What the exercise asks – Copy out exactly the stretch of the listing below that begins at the line containing "op=missing; was=bâton de colle [marron];" and ends at the line containing "op=appeared; now=pyramide [vert];", and copy nothing outside it.

Available data –

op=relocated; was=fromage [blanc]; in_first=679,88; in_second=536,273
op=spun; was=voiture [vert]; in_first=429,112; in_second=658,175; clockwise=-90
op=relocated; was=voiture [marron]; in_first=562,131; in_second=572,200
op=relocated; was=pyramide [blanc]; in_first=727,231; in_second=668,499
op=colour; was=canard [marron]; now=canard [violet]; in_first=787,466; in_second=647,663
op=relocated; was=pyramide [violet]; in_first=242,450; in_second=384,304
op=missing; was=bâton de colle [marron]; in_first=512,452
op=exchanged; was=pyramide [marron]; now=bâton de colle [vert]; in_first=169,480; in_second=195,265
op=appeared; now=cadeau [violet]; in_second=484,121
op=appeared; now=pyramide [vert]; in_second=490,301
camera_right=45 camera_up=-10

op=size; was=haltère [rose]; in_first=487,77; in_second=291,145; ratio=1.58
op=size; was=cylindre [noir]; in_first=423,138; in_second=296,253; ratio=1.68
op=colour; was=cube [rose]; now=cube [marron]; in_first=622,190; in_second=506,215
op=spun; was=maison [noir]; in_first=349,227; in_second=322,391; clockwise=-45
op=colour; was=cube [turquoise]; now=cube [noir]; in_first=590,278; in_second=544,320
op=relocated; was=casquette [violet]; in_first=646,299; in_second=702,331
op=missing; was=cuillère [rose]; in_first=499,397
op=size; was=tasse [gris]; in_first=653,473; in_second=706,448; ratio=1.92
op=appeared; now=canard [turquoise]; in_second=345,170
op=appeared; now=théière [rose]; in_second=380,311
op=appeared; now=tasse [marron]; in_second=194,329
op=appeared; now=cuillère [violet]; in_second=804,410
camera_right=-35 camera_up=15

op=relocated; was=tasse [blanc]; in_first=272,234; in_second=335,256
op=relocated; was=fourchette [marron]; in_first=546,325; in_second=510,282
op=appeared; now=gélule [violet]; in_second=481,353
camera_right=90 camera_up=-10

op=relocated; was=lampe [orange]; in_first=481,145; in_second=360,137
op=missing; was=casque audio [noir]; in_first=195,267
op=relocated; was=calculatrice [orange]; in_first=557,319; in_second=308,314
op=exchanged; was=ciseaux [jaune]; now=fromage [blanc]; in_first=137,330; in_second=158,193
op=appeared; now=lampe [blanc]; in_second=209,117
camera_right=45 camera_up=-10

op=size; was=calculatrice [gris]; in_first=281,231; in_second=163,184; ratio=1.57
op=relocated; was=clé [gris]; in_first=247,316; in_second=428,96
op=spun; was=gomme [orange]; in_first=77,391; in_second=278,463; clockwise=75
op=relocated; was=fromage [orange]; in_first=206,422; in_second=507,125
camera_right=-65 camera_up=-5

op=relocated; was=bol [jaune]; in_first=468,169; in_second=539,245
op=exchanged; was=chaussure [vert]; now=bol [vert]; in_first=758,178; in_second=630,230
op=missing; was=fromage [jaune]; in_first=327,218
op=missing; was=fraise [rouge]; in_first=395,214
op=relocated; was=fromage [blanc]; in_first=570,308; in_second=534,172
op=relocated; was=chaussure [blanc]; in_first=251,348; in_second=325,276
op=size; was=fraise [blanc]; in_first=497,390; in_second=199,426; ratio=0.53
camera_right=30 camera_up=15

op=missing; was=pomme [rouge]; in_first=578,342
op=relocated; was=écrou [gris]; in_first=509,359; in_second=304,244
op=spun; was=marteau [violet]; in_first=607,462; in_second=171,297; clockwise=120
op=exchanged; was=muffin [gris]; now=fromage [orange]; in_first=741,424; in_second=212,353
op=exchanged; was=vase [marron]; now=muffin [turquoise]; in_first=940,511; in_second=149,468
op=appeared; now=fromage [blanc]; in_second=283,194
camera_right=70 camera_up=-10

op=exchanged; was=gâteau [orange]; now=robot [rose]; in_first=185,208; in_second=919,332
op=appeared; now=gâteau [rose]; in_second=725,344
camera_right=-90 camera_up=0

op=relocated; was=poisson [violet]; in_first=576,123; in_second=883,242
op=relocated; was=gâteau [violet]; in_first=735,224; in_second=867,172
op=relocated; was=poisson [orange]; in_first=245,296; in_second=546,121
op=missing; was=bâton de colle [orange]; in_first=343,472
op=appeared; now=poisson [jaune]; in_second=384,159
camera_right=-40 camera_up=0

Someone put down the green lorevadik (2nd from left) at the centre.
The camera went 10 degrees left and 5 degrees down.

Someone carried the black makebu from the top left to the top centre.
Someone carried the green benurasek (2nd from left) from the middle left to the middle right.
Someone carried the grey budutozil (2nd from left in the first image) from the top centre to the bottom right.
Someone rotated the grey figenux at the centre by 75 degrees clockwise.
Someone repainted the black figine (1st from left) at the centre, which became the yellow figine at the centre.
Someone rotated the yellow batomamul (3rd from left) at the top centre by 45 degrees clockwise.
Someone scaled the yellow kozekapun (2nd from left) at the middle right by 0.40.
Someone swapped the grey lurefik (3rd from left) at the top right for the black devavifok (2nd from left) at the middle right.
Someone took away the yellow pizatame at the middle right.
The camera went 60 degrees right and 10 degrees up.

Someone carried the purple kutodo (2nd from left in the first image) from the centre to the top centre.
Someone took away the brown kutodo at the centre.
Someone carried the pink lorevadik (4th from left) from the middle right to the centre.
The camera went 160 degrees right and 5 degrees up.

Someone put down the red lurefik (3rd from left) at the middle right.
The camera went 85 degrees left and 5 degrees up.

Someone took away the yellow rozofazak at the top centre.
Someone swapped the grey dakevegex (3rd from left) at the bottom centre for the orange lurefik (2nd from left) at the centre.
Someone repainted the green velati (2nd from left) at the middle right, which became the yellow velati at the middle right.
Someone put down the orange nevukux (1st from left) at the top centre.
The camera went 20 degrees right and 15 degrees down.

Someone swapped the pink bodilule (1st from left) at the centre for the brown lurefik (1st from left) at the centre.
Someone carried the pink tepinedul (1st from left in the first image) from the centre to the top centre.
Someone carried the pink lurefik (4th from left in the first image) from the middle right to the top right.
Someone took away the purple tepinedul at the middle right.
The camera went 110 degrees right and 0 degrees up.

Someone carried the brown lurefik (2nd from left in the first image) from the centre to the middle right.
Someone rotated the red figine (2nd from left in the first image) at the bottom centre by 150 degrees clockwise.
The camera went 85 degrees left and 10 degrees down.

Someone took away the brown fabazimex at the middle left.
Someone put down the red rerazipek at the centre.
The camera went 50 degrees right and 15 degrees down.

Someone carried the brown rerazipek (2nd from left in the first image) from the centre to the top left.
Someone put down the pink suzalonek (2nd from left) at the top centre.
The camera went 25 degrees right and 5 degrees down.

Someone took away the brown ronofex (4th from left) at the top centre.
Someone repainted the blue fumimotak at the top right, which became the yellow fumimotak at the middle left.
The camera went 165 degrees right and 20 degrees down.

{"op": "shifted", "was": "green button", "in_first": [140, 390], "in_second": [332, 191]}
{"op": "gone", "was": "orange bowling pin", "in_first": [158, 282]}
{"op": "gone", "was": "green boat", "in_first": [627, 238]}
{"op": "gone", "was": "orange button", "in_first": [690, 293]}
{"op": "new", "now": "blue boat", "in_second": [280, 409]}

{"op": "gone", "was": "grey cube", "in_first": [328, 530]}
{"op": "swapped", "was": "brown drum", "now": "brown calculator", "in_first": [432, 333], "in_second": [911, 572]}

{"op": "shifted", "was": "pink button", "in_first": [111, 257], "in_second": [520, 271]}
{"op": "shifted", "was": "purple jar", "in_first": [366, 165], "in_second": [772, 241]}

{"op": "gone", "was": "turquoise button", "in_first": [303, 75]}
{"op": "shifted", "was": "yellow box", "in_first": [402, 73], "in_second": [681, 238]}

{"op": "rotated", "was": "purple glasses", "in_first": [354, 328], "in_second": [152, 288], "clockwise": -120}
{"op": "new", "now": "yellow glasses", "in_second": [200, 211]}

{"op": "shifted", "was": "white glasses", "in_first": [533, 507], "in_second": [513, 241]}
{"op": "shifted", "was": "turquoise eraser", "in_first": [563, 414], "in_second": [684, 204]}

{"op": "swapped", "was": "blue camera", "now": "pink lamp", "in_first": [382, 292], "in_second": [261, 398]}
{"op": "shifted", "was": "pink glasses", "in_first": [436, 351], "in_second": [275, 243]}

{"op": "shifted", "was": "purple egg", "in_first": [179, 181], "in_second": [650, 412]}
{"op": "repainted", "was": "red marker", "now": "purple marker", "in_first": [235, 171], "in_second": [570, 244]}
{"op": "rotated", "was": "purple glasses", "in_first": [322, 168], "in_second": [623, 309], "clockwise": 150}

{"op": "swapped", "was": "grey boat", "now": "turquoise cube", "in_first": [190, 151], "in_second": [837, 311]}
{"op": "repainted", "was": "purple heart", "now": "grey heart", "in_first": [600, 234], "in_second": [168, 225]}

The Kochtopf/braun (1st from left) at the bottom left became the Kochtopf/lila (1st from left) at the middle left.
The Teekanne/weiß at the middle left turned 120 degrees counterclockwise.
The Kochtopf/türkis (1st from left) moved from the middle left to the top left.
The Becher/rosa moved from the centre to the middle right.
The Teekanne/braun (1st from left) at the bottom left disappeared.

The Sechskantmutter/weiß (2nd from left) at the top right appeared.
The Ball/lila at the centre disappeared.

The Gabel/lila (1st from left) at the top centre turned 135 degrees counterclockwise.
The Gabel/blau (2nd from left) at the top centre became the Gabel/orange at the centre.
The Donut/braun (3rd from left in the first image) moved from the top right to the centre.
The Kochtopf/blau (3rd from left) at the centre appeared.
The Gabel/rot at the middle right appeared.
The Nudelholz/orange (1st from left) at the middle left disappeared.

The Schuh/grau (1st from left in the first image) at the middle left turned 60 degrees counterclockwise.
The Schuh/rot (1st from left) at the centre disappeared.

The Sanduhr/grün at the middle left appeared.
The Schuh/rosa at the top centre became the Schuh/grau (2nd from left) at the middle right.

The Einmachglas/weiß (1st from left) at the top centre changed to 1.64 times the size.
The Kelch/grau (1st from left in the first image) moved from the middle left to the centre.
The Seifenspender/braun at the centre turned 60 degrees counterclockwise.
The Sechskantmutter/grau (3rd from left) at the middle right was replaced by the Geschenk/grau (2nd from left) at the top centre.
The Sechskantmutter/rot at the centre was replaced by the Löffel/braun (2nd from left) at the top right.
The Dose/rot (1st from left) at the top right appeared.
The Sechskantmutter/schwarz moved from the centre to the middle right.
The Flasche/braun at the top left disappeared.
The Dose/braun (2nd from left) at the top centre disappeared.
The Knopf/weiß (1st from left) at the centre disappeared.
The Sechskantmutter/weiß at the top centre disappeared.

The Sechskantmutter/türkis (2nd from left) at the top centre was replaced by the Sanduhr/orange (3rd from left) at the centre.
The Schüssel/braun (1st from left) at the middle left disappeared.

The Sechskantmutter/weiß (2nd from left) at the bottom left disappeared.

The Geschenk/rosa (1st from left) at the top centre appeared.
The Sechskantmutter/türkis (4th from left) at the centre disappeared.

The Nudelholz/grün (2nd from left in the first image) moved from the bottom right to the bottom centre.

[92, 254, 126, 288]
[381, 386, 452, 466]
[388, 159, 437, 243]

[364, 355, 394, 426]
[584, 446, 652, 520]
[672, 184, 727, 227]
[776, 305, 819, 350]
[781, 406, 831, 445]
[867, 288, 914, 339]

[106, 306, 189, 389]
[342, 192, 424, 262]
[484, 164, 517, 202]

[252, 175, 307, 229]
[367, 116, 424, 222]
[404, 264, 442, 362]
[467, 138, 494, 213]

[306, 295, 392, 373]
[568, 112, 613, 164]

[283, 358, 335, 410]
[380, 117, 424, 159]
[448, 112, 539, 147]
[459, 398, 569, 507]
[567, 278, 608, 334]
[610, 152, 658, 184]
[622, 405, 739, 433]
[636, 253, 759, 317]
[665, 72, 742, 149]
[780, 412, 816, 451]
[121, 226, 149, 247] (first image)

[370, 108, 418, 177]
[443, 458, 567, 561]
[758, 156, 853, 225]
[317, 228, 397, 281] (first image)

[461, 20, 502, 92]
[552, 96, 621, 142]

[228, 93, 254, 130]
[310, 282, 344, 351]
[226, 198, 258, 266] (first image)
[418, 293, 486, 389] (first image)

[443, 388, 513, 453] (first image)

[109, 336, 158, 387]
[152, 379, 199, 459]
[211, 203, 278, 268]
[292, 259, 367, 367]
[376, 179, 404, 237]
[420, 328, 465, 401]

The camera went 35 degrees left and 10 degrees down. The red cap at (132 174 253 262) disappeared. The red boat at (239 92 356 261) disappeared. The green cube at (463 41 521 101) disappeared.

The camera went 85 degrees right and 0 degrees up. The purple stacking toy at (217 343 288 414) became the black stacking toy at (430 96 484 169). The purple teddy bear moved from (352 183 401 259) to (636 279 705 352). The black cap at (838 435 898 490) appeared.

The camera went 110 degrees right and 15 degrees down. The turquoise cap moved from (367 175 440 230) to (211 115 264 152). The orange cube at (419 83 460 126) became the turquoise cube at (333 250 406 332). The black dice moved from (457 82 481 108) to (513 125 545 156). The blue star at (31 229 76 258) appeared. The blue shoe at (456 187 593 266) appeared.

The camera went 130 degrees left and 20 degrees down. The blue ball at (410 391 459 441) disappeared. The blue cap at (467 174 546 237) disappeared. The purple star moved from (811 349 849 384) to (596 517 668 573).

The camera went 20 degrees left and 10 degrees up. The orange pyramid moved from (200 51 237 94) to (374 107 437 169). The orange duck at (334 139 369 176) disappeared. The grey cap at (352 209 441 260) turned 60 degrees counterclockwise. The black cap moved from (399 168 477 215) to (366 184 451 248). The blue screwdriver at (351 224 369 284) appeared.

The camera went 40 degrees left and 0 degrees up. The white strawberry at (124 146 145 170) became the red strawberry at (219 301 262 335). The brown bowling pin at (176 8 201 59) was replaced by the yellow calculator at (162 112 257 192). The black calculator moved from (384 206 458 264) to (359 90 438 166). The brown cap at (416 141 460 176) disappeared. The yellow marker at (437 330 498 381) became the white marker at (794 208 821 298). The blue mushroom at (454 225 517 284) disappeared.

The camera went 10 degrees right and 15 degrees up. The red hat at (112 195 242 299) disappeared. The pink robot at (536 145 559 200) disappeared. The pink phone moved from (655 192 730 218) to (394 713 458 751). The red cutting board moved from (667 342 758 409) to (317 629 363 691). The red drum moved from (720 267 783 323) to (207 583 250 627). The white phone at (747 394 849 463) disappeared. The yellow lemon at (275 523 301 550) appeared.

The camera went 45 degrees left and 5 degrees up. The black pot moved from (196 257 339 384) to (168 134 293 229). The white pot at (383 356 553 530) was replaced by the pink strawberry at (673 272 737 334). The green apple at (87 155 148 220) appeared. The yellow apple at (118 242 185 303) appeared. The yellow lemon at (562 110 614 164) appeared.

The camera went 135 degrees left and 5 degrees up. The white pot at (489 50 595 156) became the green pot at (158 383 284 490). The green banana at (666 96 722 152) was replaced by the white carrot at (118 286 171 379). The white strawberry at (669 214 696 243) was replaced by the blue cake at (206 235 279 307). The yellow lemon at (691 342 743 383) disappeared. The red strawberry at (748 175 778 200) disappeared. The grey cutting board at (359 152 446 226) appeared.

Task solution –
op=missing; was=bâton de colle [marron]; in_first=512,452
op=exchanged; was=pyramide [marron]; now=bâton de colle [vert]; in_first=169,480; in_second=195,265
op=appeared; now=cadeau [violet]; in_second=484,121
op=appeared; now=pyramide [vert]; in_second=490,301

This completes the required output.